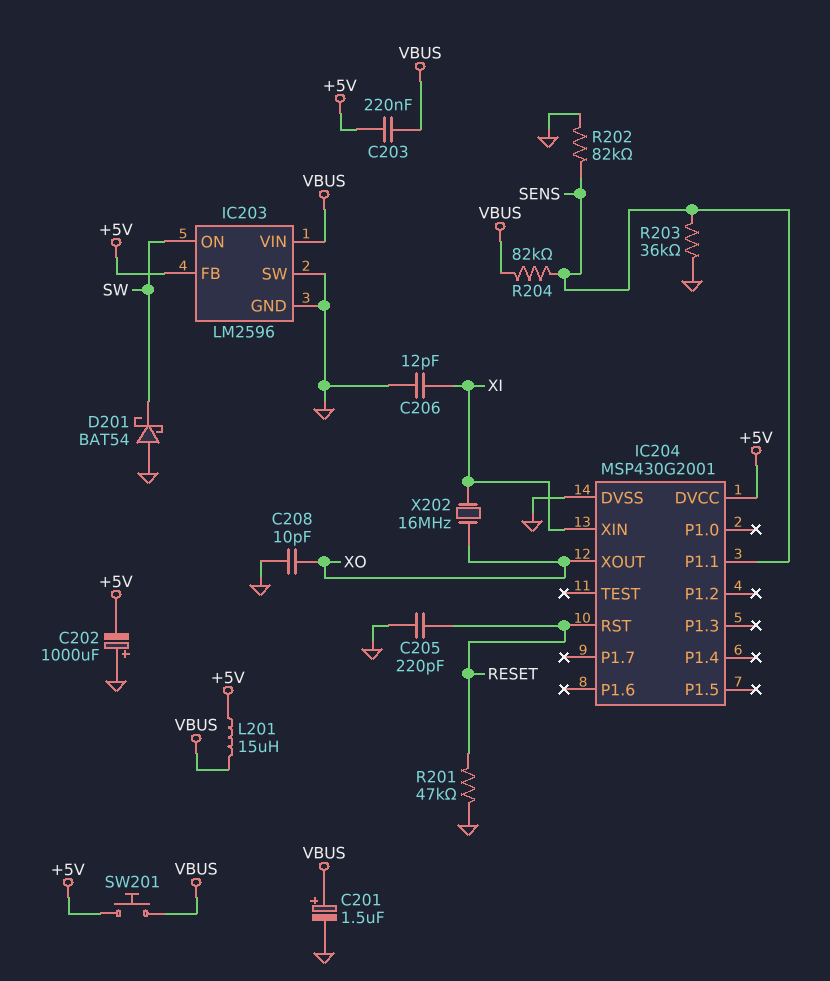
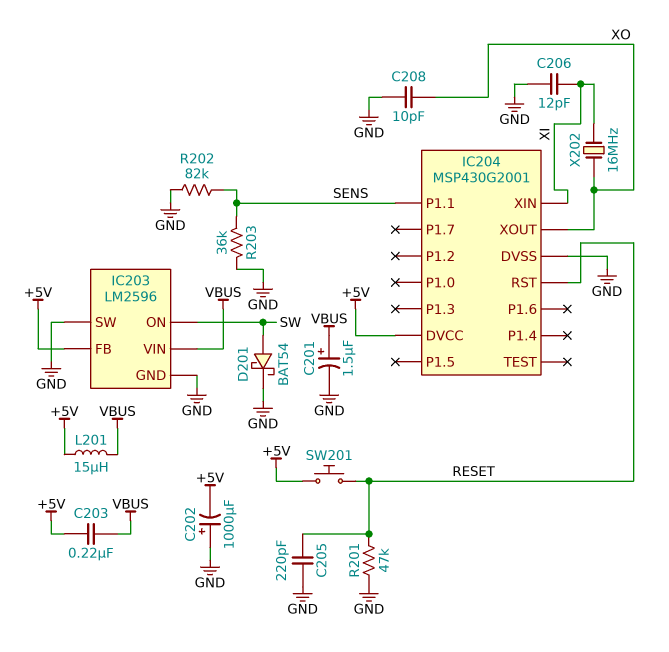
D201: schottky BAT54 (A GND, K SW) -> schottky BAT54 (A SW, K GND)
R204: 82k (SENS, VBUS) -> none
SW201: button (+5V, VBUS) -> button (+5V, RESET)

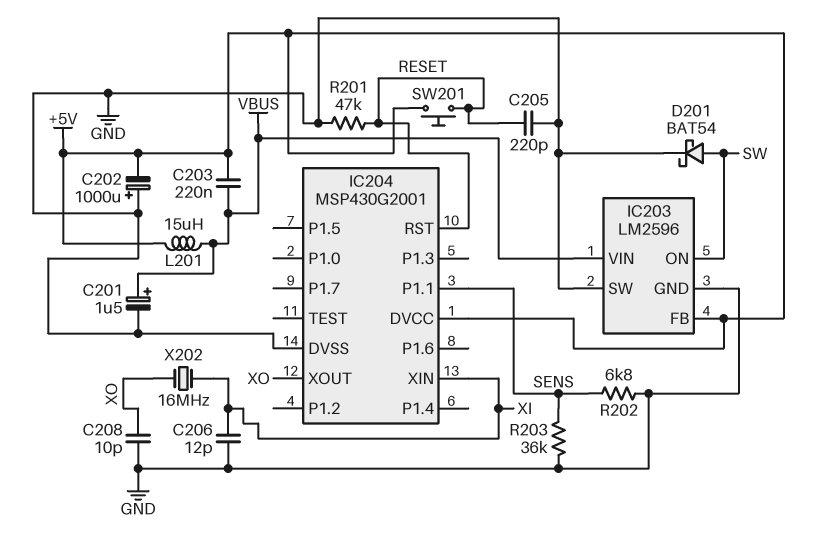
R202: 82k (GND, SENS) -> 6.8k (GND, SENS)

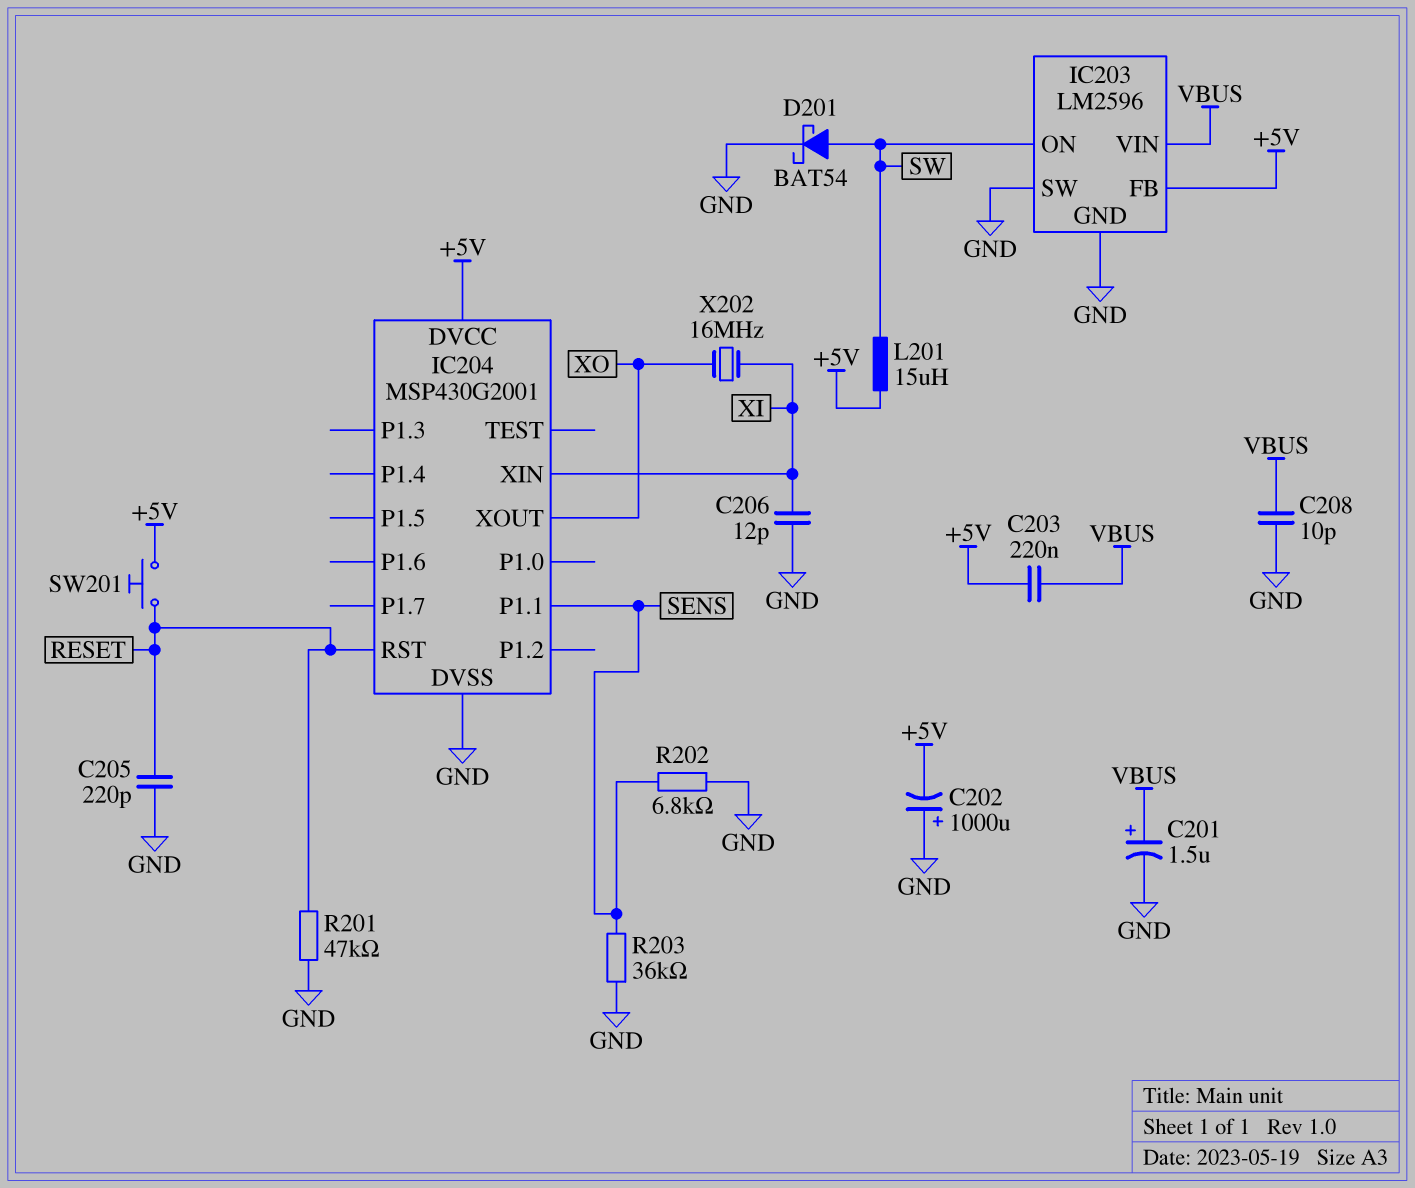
C208: 10pF (GND, XO) -> 10pF (GND, VBUS)
L201: 15uH (+5V, VBUS) -> 15uH (+5V, SW)

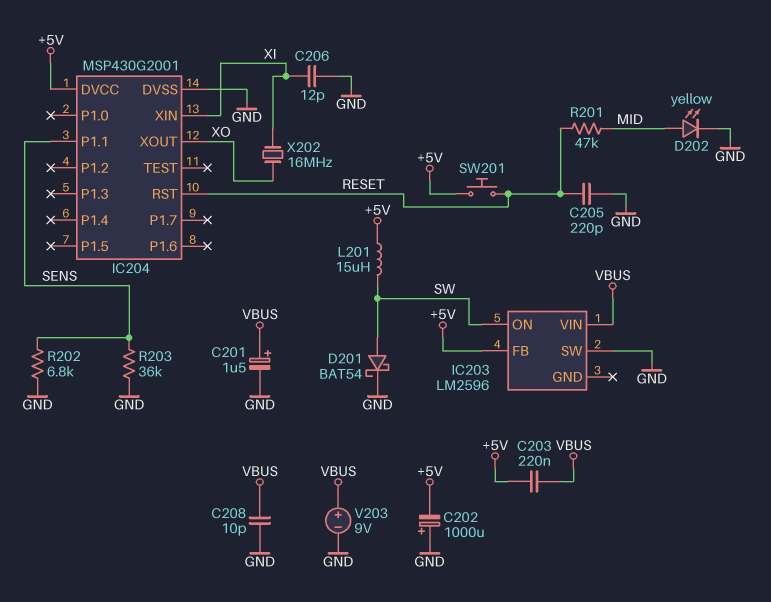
D202: none -> LED yellow (A MID, K GND)
IC203 pin GND: GND -> none
R201: 47k (GND, RESET) -> 47k (MID, RESET)
V203: none -> 9V (plus VBUS, minus GND)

————————

EXERCISE GOAL. I'd like every record transcribed exactly, with no pictures carried over.

ANSWER TO THIS TASK.
D201: schottky BAT54 (A GND, K SW) -> schottky BAT54 (A SW, K GND)
R204: 82k (SENS, VBUS) -> none
SW201: button (+5V, VBUS) -> button (+5V, RESET)

R202: 82k (GND, SENS) -> 6.8k (GND, SENS)

C208: 10pF (GND, XO) -> 10pF (GND, VBUS)
L201: 15uH (+5V, VBUS) -> 15uH (+5V, SW)

D202: none -> LED yellow (A MID, K GND)
IC203 pin GND: GND -> none
R201: 47k (GND, RESET) -> 47k (MID, RESET)
V203: none -> 9V (plus VBUS, minus GND)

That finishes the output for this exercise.